Please retype the data in full and exactly; the pictures are not part of the copy.

(Entries taken from a collection)
══════════════════════════════
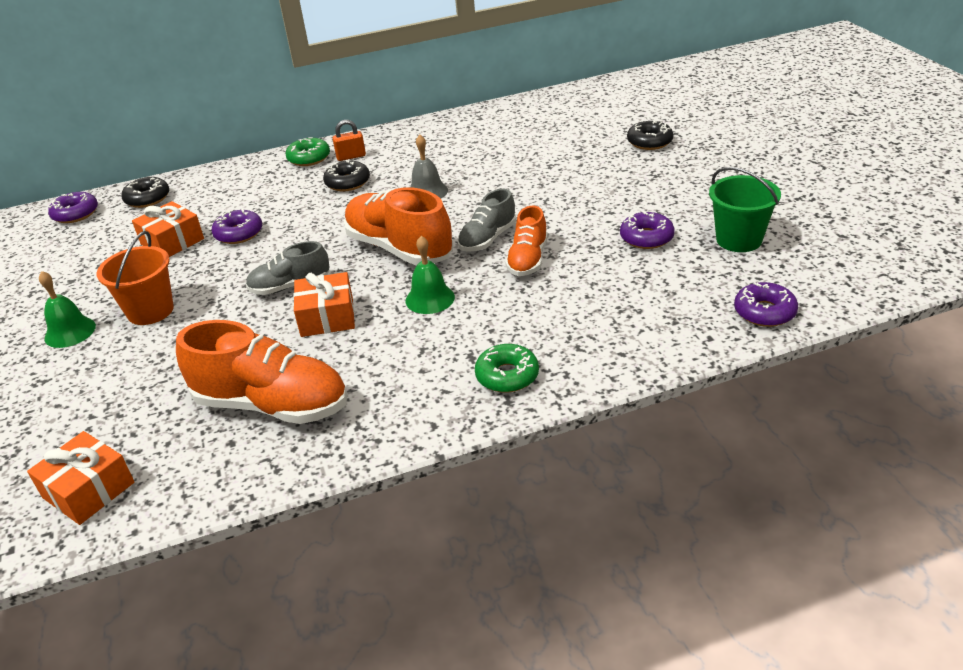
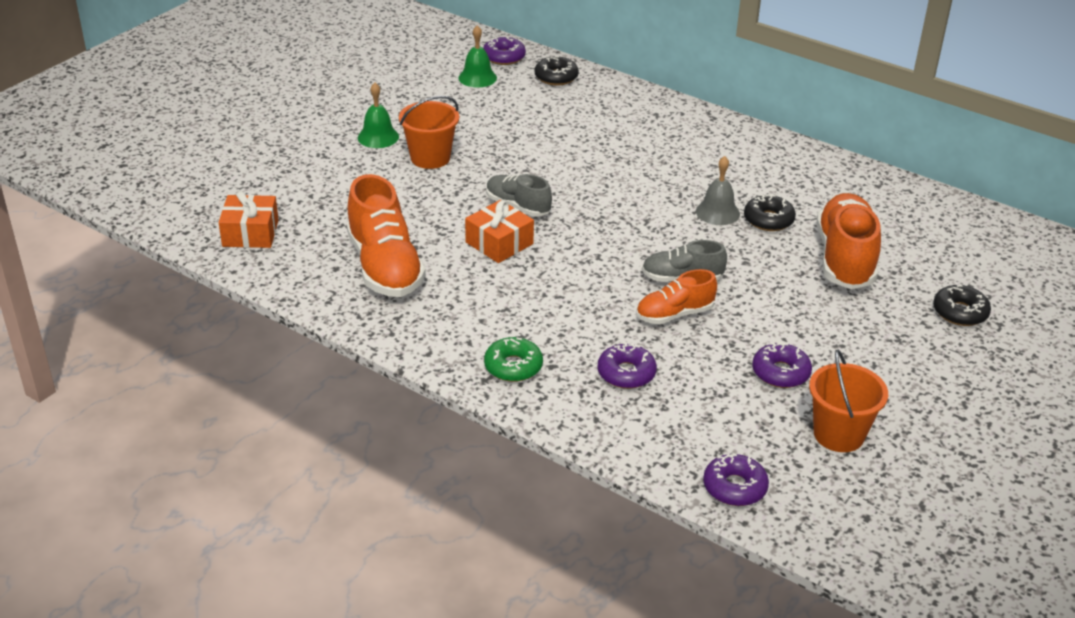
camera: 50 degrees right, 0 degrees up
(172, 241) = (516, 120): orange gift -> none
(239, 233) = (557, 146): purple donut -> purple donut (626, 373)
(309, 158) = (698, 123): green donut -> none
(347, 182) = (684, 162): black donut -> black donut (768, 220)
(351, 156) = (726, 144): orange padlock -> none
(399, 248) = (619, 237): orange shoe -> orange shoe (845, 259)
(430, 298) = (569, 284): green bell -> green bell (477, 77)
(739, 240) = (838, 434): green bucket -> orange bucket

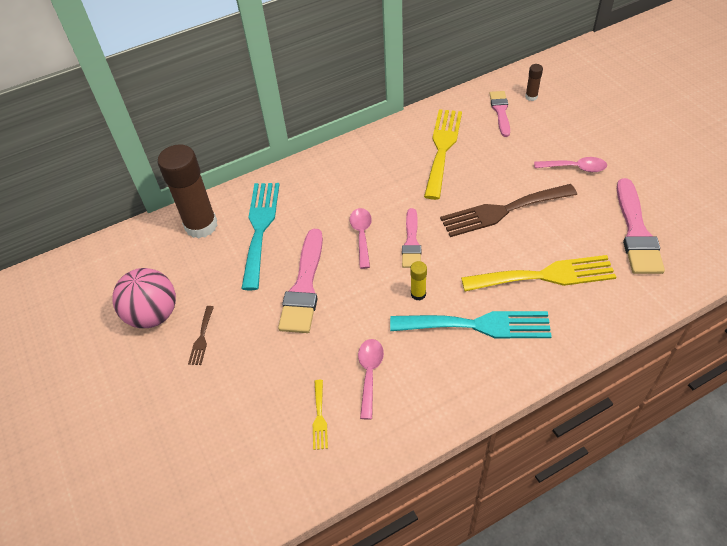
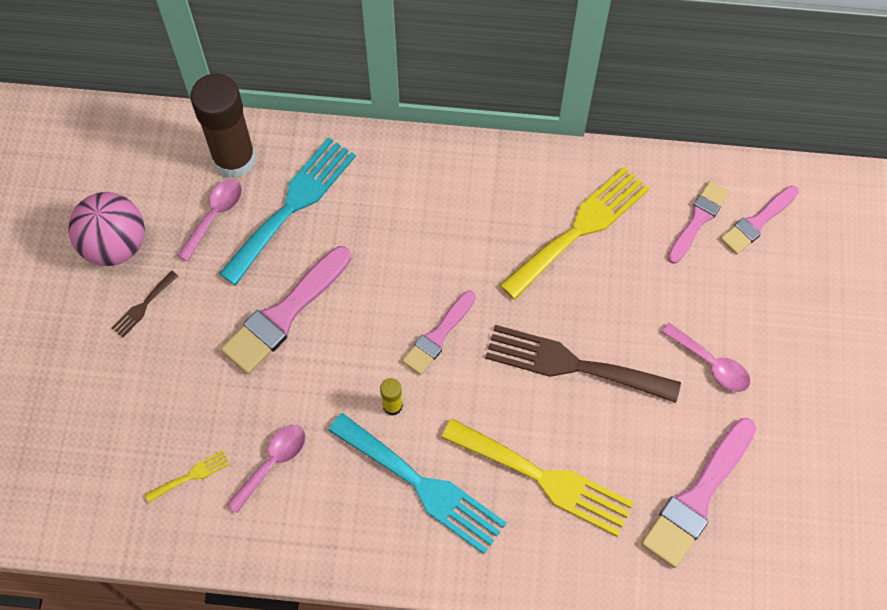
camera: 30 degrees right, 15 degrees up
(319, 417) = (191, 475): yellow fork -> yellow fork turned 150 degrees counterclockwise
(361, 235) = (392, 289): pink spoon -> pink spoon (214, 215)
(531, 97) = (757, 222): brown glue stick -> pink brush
══════════════════════════════
- _ANSWER FOR THIS EXERCISE_:
camera: 50 degrees right, 0 degrees up
(172, 241) = (516, 120): orange gift -> none
(239, 233) = (557, 146): purple donut -> purple donut (626, 373)
(309, 158) = (698, 123): green donut -> none
(347, 182) = (684, 162): black donut -> black donut (768, 220)
(351, 156) = (726, 144): orange padlock -> none
(399, 248) = (619, 237): orange shoe -> orange shoe (845, 259)
(430, 298) = (569, 284): green bell -> green bell (477, 77)
(739, 240) = (838, 434): green bucket -> orange bucket

camera: 30 degrees right, 15 degrees up
(319, 417) = (191, 475): yellow fork -> yellow fork turned 150 degrees counterclockwise
(361, 235) = (392, 289): pink spoon -> pink spoon (214, 215)
(531, 97) = (757, 222): brown glue stick -> pink brush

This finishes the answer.